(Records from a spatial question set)
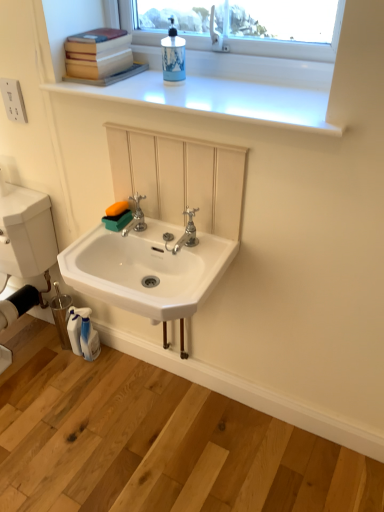
Question: Does blue ceramic soap dispenser at upper center appear on the left side of white plastic electrical outlet at upper left?

Choices:
 (A) yes
 (B) no

Answer: (B)

Question: Is the depth of blue ceramic soap dispenser at upper center greater than that of white plastic electrical outlet at upper left?

Choices:
 (A) no
 (B) yes

Answer: (A)

Question: Considering the relative sizes of blue ceramic soap dispenser at upper center and white plastic electrical outlet at upper left in the image provided, is blue ceramic soap dispenser at upper center shorter than white plastic electrical outlet at upper left?

Choices:
 (A) yes
 (B) no

Answer: (B)

Question: Would you say blue ceramic soap dispenser at upper center is outside white plastic electrical outlet at upper left?

Choices:
 (A) no
 (B) yes

Answer: (B)

Question: Is blue ceramic soap dispenser at upper center in front of white plastic electrical outlet at upper left?

Choices:
 (A) no
 (B) yes

Answer: (B)

Question: From the image's perspective, is white glossy sink at center located above or below blue ceramic soap dispenser at upper center?

Choices:
 (A) above
 (B) below

Answer: (B)

Question: Is point (170, 227) positioned closer to the camera than point (170, 20)?

Choices:
 (A) closer
 (B) farther

Answer: (A)

Question: In the image, is white glossy sink at center positioned in front of or behind blue ceramic soap dispenser at upper center?

Choices:
 (A) behind
 (B) front

Answer: (B)

Question: Which is correct: white glossy sink at center is inside blue ceramic soap dispenser at upper center, or outside of it?

Choices:
 (A) outside
 (B) inside

Answer: (A)

Question: Is polished chrome faucet at center, positioned as the 2th tap in left-to-right order, situated inside white glossy sink at center or outside?

Choices:
 (A) outside
 (B) inside

Answer: (A)

Question: In the image, is polished chrome faucet at center, positioned as the 1th tap in right-to-left order, positioned in front of or behind white glossy sink at center?

Choices:
 (A) behind
 (B) front

Answer: (A)

Question: In terms of size, does polished chrome faucet at center, positioned as the 2th tap in left-to-right order, appear bigger or smaller than white glossy sink at center?

Choices:
 (A) small
 (B) big

Answer: (A)

Question: In terms of height, does polished chrome faucet at center, positioned as the 1th tap in right-to-left order, look taller or shorter compared to white glossy sink at center?

Choices:
 (A) short
 (B) tall

Answer: (A)

Question: In terms of width, does white glossy sink at lower center look wider or thinner when compared to silver metallic faucet at center, marked as the 1th tap in a left-to-right arrangement?

Choices:
 (A) wide
 (B) thin

Answer: (A)

Question: From a real-world perspective, is white glossy sink at lower center positioned above or below silver metallic faucet at center, marked as the 1th tap in a left-to-right arrangement?

Choices:
 (A) below
 (B) above

Answer: (A)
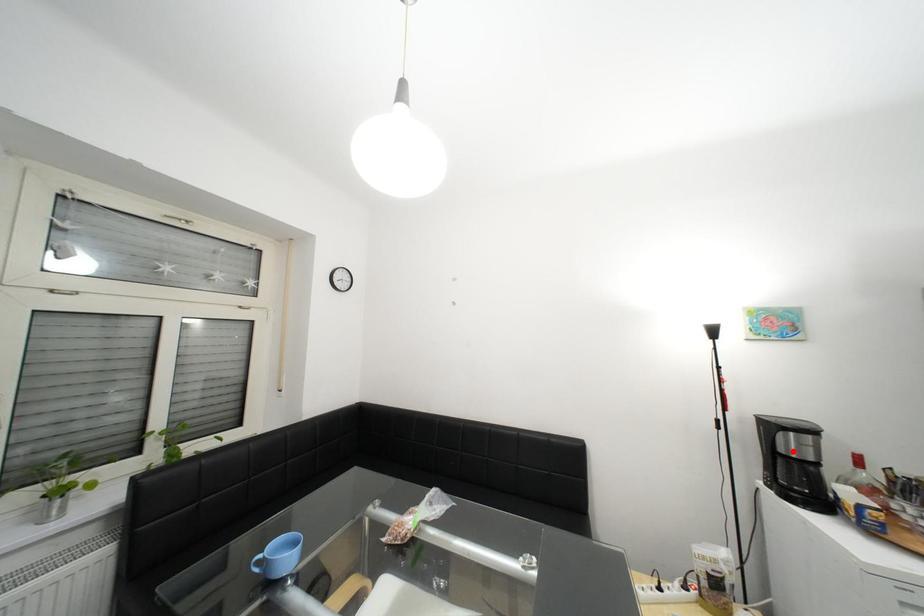
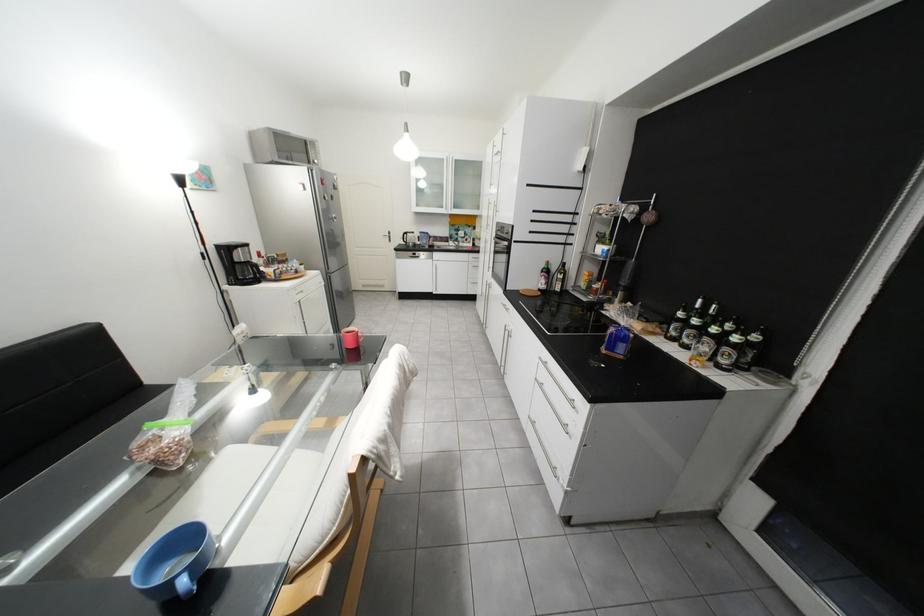
Where in the second image is the point corresponding to the highlighted location from the first image?

(249, 262)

__Written problem__.
Please report every line of the records that contains the word "perspective", treating uppercase and lowercase as different.

__Result of this task__.
Question: From the image's perspective, is white glossy sink at center located above or below blue ceramic soap dispenser at upper center?
Question: From a real-world perspective, is white glossy sink at lower center positioned above or below silver metallic faucet at center, marked as the 1th tap in a left-to-right arrangement?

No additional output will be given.